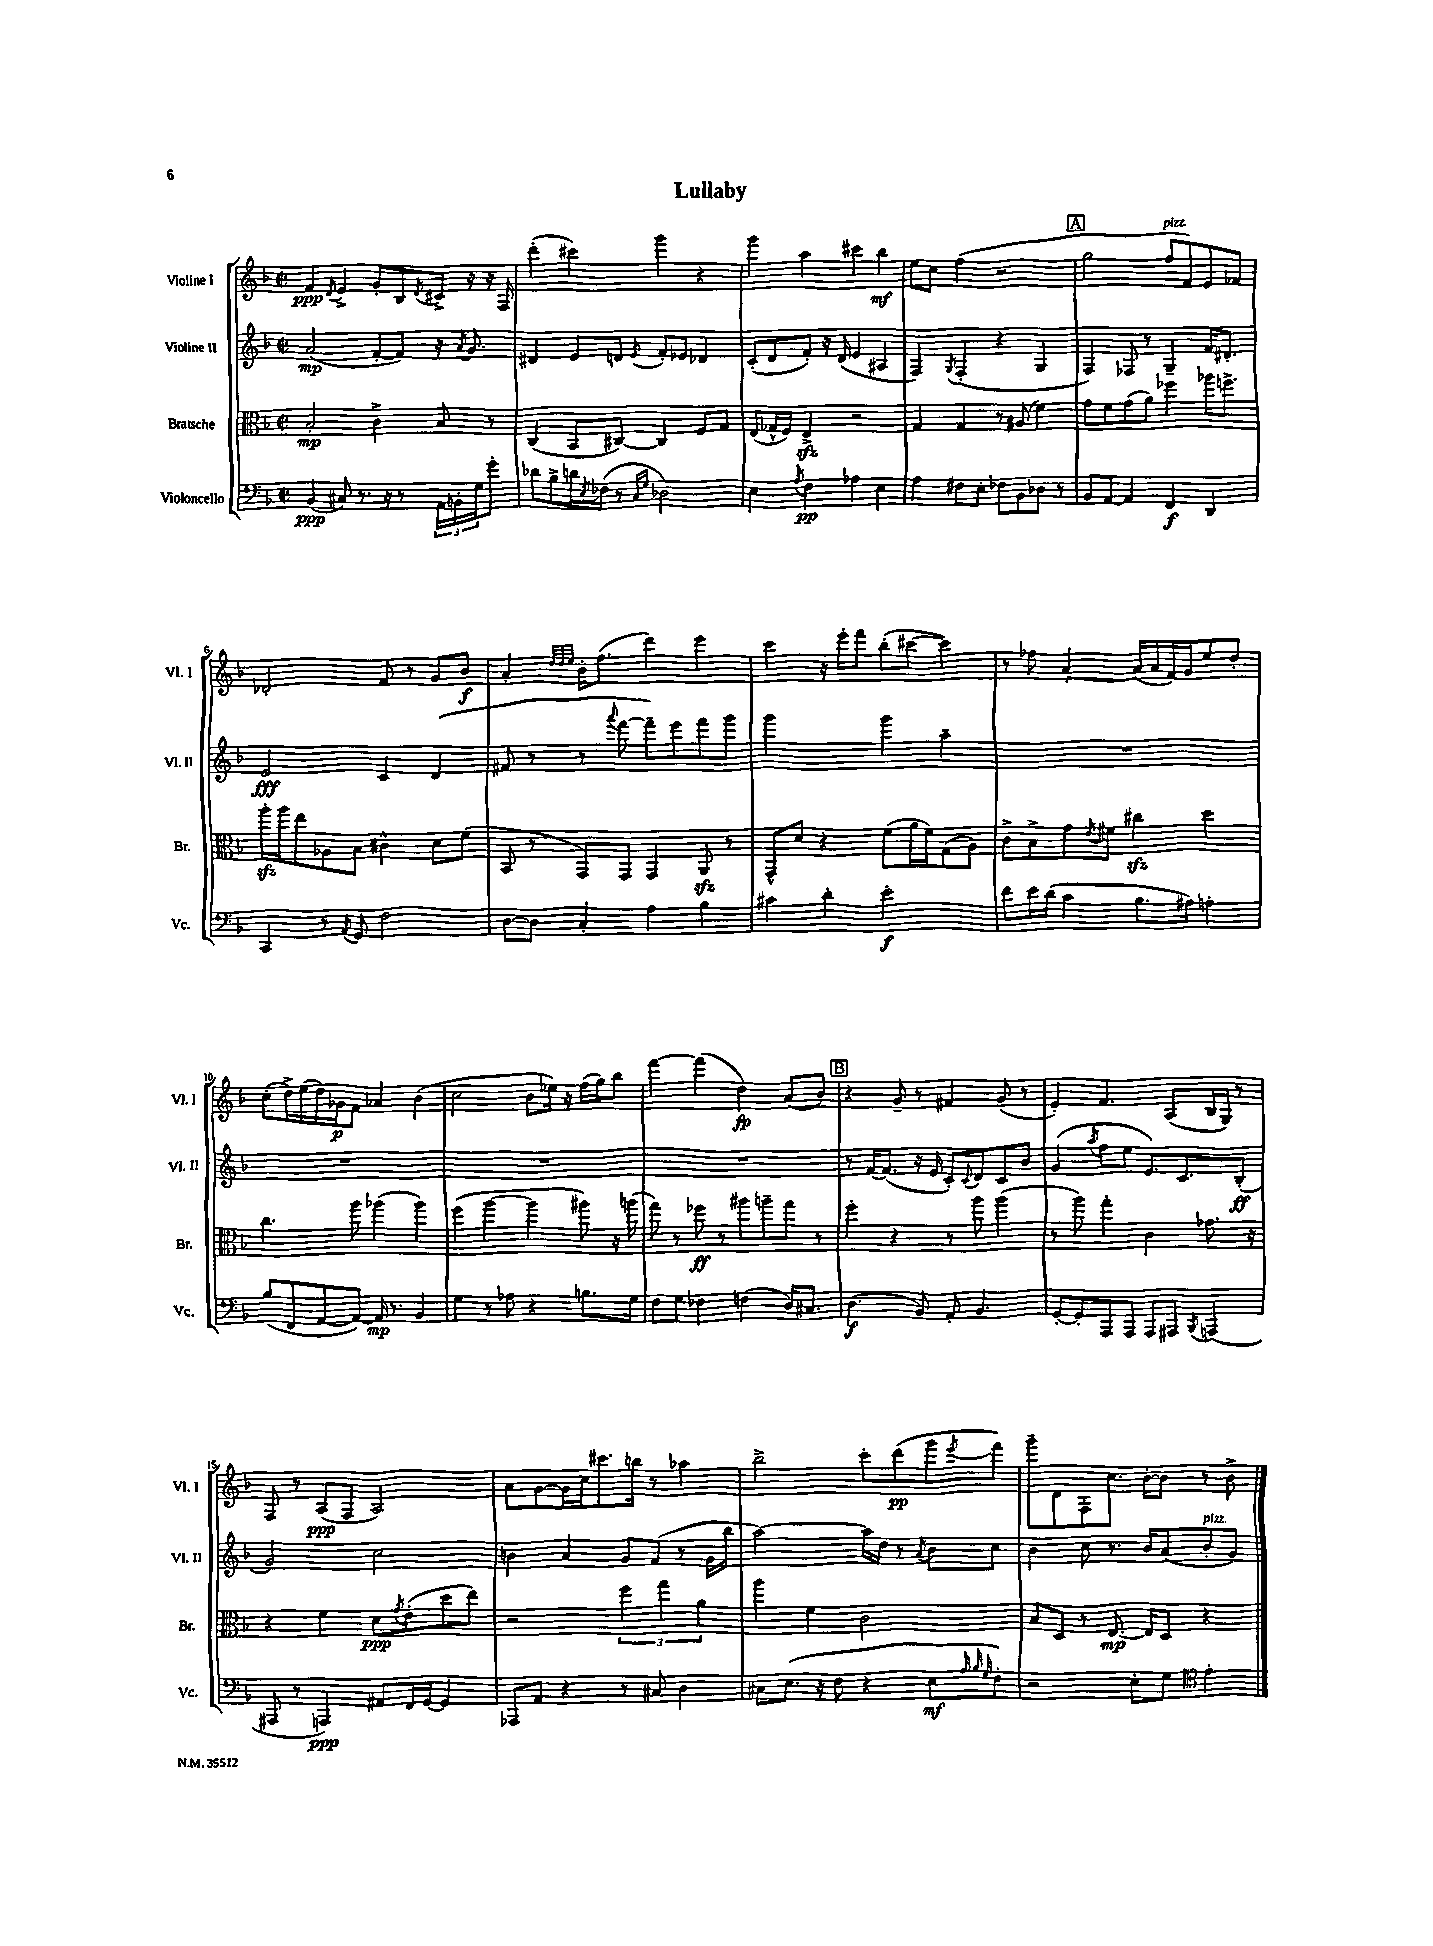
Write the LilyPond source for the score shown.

\header { title = "Lullaby" }
<<
\new StaffGroup <<
\new Staff = "s0" \with { instrumentName = "Violine I" shortInstrumentName = "Vl. I" } {
    \clef treble \key f \major \defaultTimeSignature \time 2/2
    f'4\ppp \acciaccatura { d'8 } e'4-> g'8-. bes8 \acciaccatura { d'8 } cis'16-> r16 r16 f16 |
    d'''4-.( cis'''4) g'''4 r4 |
    g'''4 a''4 cis'''4 bes''4\mf |
    e''8 c''8 f''4( r2 |
    \mark \markup { \box "A" } g''2 f''8^\markup { \italic "pizz." } f'8) e'8 fes'8 |
    des'2-. f'8 r8 g'8 bes'8\f |
    a'4-. \grace { d''32 d''32 e''32 } bes'16-. f''8.( d'''4) e'''4 |
    c'''4 r16 e'''16-. f'''8 bes''8-.( cis'''8~ cis'''4) |
    r8 fes''8 a'4~-. a'16( a'16 f'16) g'16 e''8 d''8-. |
    c''8-.( d''16->) e''16( d''16) ges'16\p f'8 aes'4 bes'4( |
    c''2 bes'8 ees''16) r16 f''16( g''16) bes''8 |
    f'''4~ f'''4( d''4\fp) a'8( bes'8) |
    \mark \markup { \box "B" } r4 g'8-- r8 fis'4 g'8( r8 |
    e'4-.) f'4. a8( bes16 g16) r8 |
    f8 r8 a8\ppp( f8 a2) |
    a'8 g'8~ g'16 c''16 cis'''8. b''16 r8 aes''4 |
    bes''2-> c'''8-. d'''8\pp( g'''8 \acciaccatura { e'''8 } f'''8) |
    g'''8-- d'8 f8-. c''8. bes'16~-. bes'8 r8 bes'8-> \bar "|." |
}
\new Staff = "s1" \with { instrumentName = "Violine II" shortInstrumentName = "Vl. II" } {
    \clef treble \key f \major \defaultTimeSignature \time 2/2
    a'2\mp( f'8~-. f'8) r16 \acciaccatura { a'8 } g'8. |
    dis'4 e'8 d'8 \acciaccatura { e'8 } f'8-. ees'8 des'4 |
    c'8-.( d'8 f'8-.) r16 d'16( e'4 ais4 |
    f4) \acciaccatura { g8 } f4-.( r4 g4 |
    \mark \markup { \box "A" } f4) fes8 r8 g4-- f'16 dis'8.-. |
    e'2\fff c'4 d'4( |
    fis'8 r8 r8 \appoggiatura { a'''8 } f'''8~ f'''8--) e'''8 f'''8 g'''8 |
    g'''2 g'''4 a''4-- |
    R1 |
    R1 |
    R1 |
    R1 |
    \mark \markup { \box "B" } r8 f'16~ f'8.( r16 e'16 c'8-.) \appoggiatura { c'8 } d'8 c'8 bes'8 |
    g'4( \acciaccatura { a''8 } f''8 e''8 e'8.) c'8. bes8-.\ff( |
    g'2) c''2 |
    b'4 a'4 g'8 f'8( r8 g'16 bes''16 |
    a''2~) a''16 d''16 r8 \acciaccatura { a'8 } bes'8 c''8 |
    bes'4 c''8 r8. bes'16 a'8( bes'8-.^\markup { \italic "pizz." } g'8) \bar "|." |
}
\new Staff = "s2" \with { instrumentName = "Bratsche" shortInstrumentName = "Br." } {
    \clef alto \key f \major \defaultTimeSignature \time 2/2
    bes2-.\mp c'4-> bes8 r8 |
    c4( bes,8 cis8~) cis4 f8 g8 |
    e8( ges16-^ f16) e4->\sfz r2 |
    g4 g4 r8 ais8( f'4) |
    \mark \markup { \box "A" } g'8 f'8 g'8( a'8) fes''4 aes''16 f''8.-> |
    a''16-.\sfz a''16 e''8 aes8 bes8 cis'4-^ d'8 f'8( |
    bes,8 r8 g,8) g,8 g,4 a,8\sfz r8 |
    g,8-^ d'8 r4 f'8( a'16 f'16) g8( a8) |
    c'8-> bes8-> g'8 \acciaccatura { e'8 } fis'8 cis''4\sfz d''4 |
    c''4. a''8 aes''4( aes''4) |
    f''4( a''4~ a''4 ais''8) r16 a''16( |
    g''8) r8 fes''8\ff r8 ais''8 a''8-- g''8 r8 |
    \mark \markup { \box "B" } f''4-. r4 r8 a''8 a''4( |
    r8 a''8) g''4-. c'4 ges'8. r16 |
    r4 f'4 d'8\ppp \acciaccatura { g'8 } e'8-.( d''8 e''8) |
    r2 \tuplet 3/2 { f''4 g''4 a'4 } |
    a''4 f'4 c'2 |
    bes8 d8 r8 e8.~\mp e16 d8 r4 \bar "|." |
}
\new Staff = "s3" \with { instrumentName = "Violoncello" shortInstrumentName = "Vc." } {
    \clef bass \key f \major \defaultTimeSignature \time 2/2
    bes,4\ppp( cis8) r8. r16 r8 \tuplet 3/2 { a,16 b,16-. g16 } g'8-. |
    des'8 bes8-> d'16 \acciaccatura { e8 } fes16( r8 \grace { c16 g16 } des2) |
    e4 \acciaccatura { a8 } f4\pp aes4 e4 |
    a4 fis8 e8-. fes8 bes,8 des8 r8 |
    \mark \markup { \box "A" } bes,8 a,8~ a,4 f,4\f d,4 |
    c,4 r8 \acciaccatura { a,8 } g,8 f2 |
    d8~ d8 c4-. a4 bes4 |
    cis'4 d'4-. e'2-.\f |
    f'8 e'16 d'16( c'4 bes8. ais16) a4-. |
    bes8( f,8 a,8~ a,8~) a,16\mp r8. bes,4 |
    g4 r8 aes8 r4 b8. g16 |
    f8 g8 fes4 f4( d16) cis8. |
    \mark \markup { \box "B" } d4.\f( bes,8) a,8-. bes,4. |
    g,8~-. g,8-. a,,8 a,,8 a,,8 ais,,8 \acciaccatura { bes,,8 } a,,4( |
    ais,,8 r8 a,,4\ppp) ais,8 f,16 g,16~ g,4 |
    aes,,8 a,8 r4 r8 cis8 d4 |
    cis8 e8.( r16 f8 r4 e8\mf \grace { a32 bes32 g32 } f8-.) |
    r2 e8-. g8 \clef tenor e'4-. \bar "|." |
}
>>
>>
::::::::::
Do this
Select every line in the entries above that contains the word "Violine" and copy those lines out.

Full answer
\new Staff = "s0" \with { instrumentName = "Violine I" shortInstrumentName = "Vl. I" } {
\new Staff = "s1" \with { instrumentName = "Violine II" shortInstrumentName = "Vl. II" } {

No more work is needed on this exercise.